Material provided START

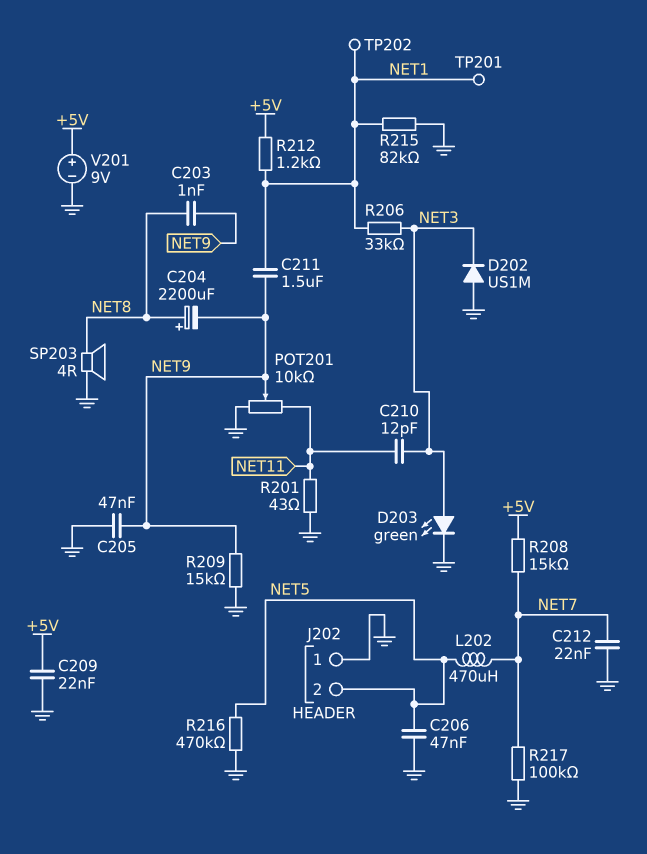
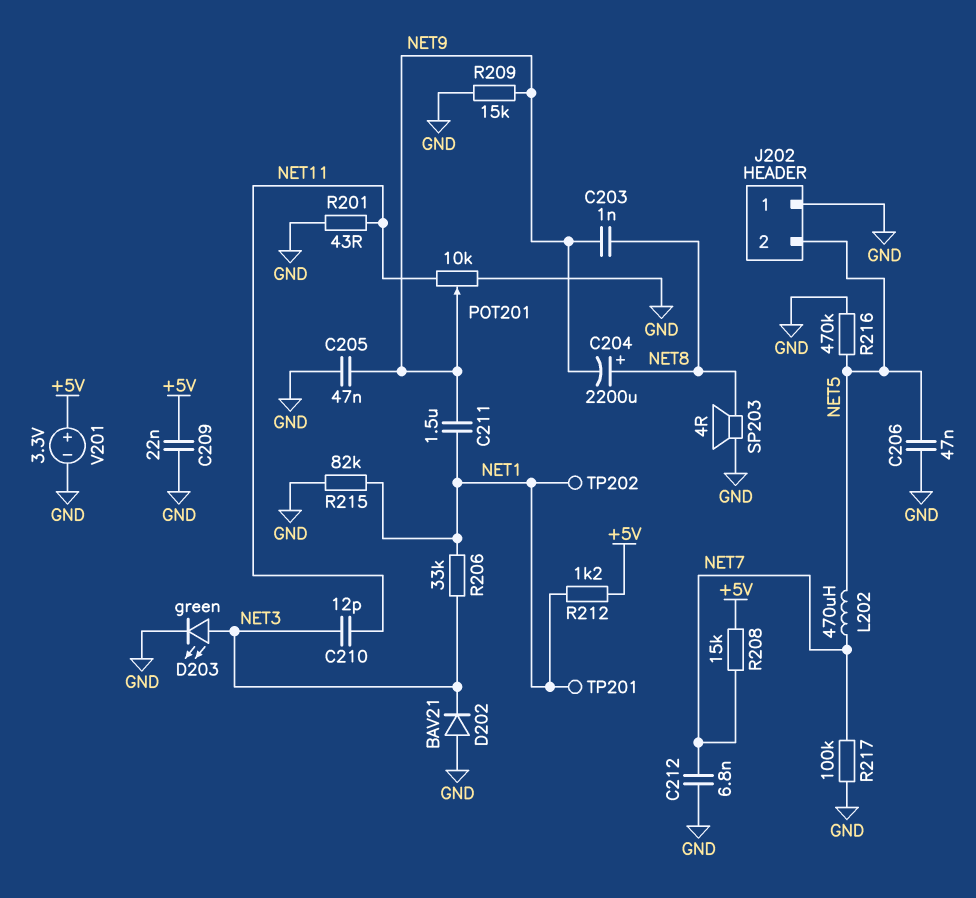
C212: 22nF (GND, NET7) -> 6.8nF (GND, NET7)
D202: diode US1M (A GND, K NET3) -> diode BAV21 (A GND, K NET3)
V201: 9V (plus +5V, minus GND) -> 3.3V (plus +5V, minus GND)

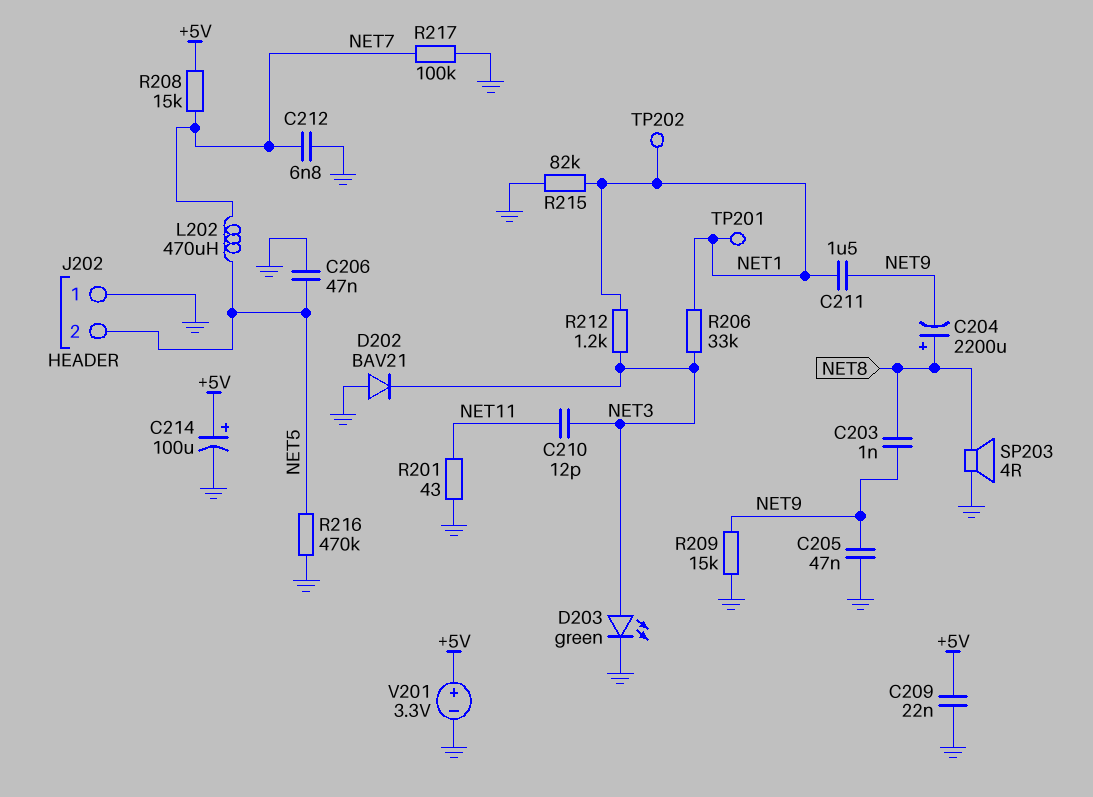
C214: none -> 100uF (plus +5V, minus GND)
POT201: 10k (GND, NET11, wiper NET9) -> none
R212: 1.2k (+5V, NET1) -> 1.2k (NET1, NET3)

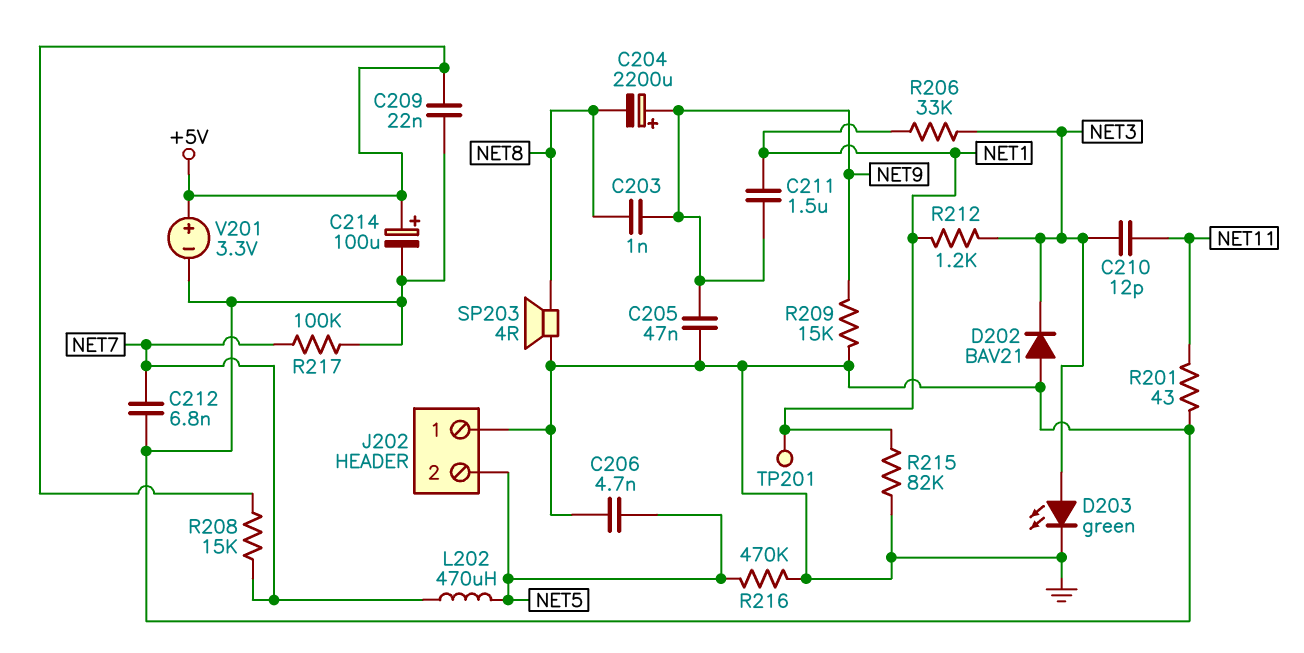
C204: 2200uF (plus NET8, minus NET9) -> 2200uF (plus NET9, minus NET8)
C206: 47nF (GND, NET5) -> 4.7nF (GND, NET5)
TP202: test point (NET1) -> none

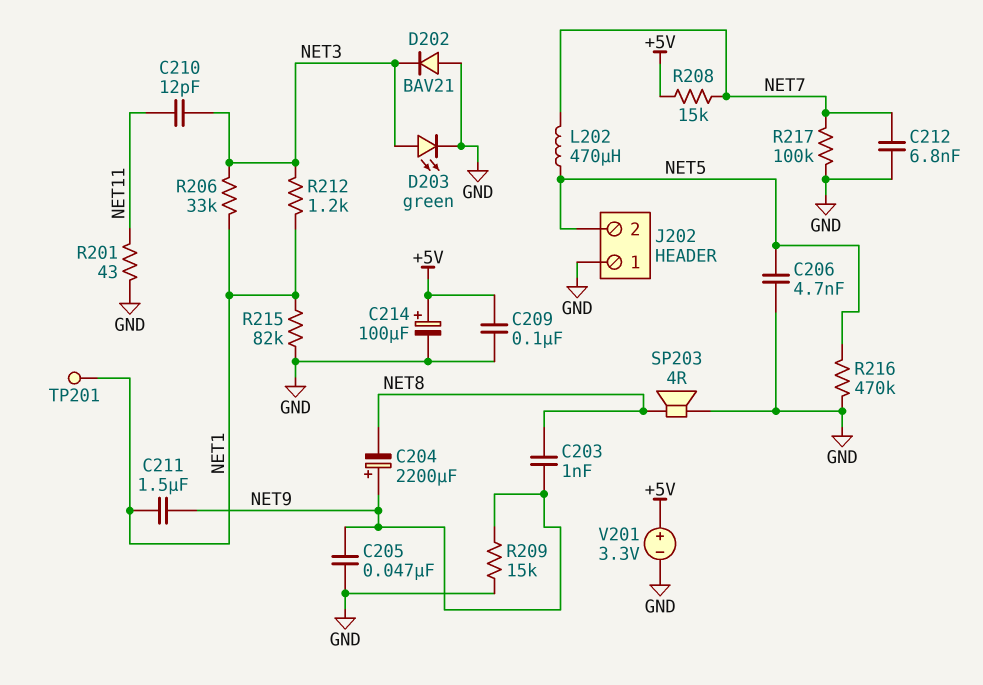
C209: 22nF (+5V, GND) -> 100nF (+5V, GND)

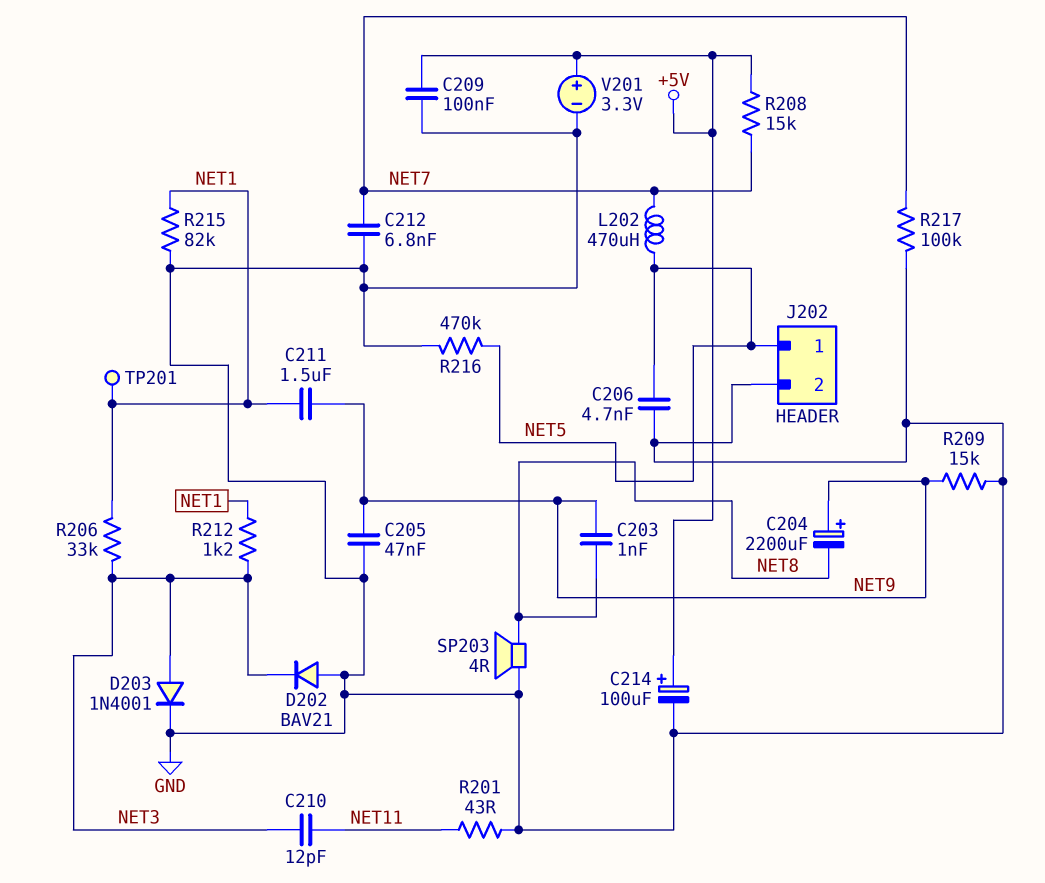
D203: LED green (A NET3, K GND) -> diode 1N4001 (A NET3, K GND)
J202 pin 1: GND -> NET5
J202 pin 2: NET5 -> GND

Material provided END

- Work required: Transcribe every record above exactly, leaving out the pictures.

- Solution to this task:
C212: 22nF (GND, NET7) -> 6.8nF (GND, NET7)
D202: diode US1M (A GND, K NET3) -> diode BAV21 (A GND, K NET3)
V201: 9V (plus +5V, minus GND) -> 3.3V (plus +5V, minus GND)

C214: none -> 100uF (plus +5V, minus GND)
POT201: 10k (GND, NET11, wiper NET9) -> none
R212: 1.2k (+5V, NET1) -> 1.2k (NET1, NET3)

C204: 2200uF (plus NET8, minus NET9) -> 2200uF (plus NET9, minus NET8)
C206: 47nF (GND, NET5) -> 4.7nF (GND, NET5)
TP202: test point (NET1) -> none

C209: 22nF (+5V, GND) -> 100nF (+5V, GND)

D203: LED green (A NET3, K GND) -> diode 1N4001 (A NET3, K GND)
J202 pin 1: GND -> NET5
J202 pin 2: NET5 -> GND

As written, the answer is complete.